> Exercise prompt: Lines from the one containing "(187, 245) = (386, 128): none -> pink candle" through the end of the data below are to be transcribed exactly; leave out all others.

─── Available data ───

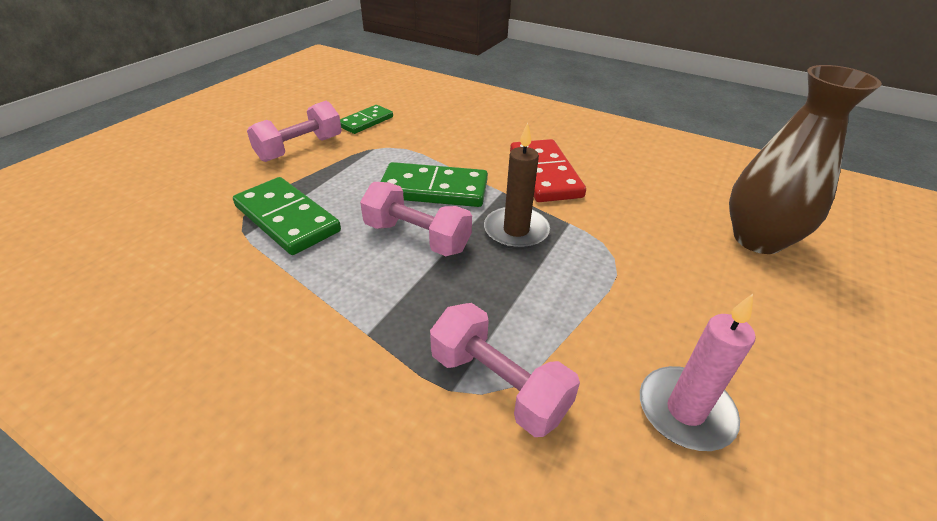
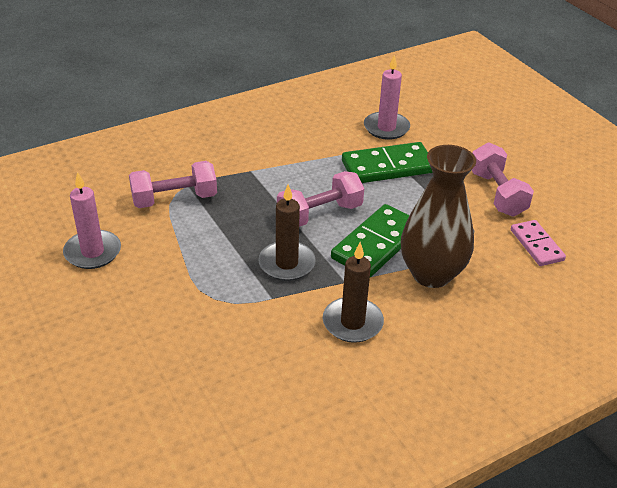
camera: 120 degrees right, 0 degrees up
(187, 245) = (386, 128): none -> pink candle
(366, 122) = (536, 245): green domino -> pink domino
(545, 174) = (352, 322): red domino -> brown candle
(757, 239) = (150, 403): brown vase -> brown vase (431, 274)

───

> Solution below:
(187, 245) = (386, 128): none -> pink candle
(366, 122) = (536, 245): green domino -> pink domino
(545, 174) = (352, 322): red domino -> brown candle
(757, 239) = (150, 403): brown vase -> brown vase (431, 274)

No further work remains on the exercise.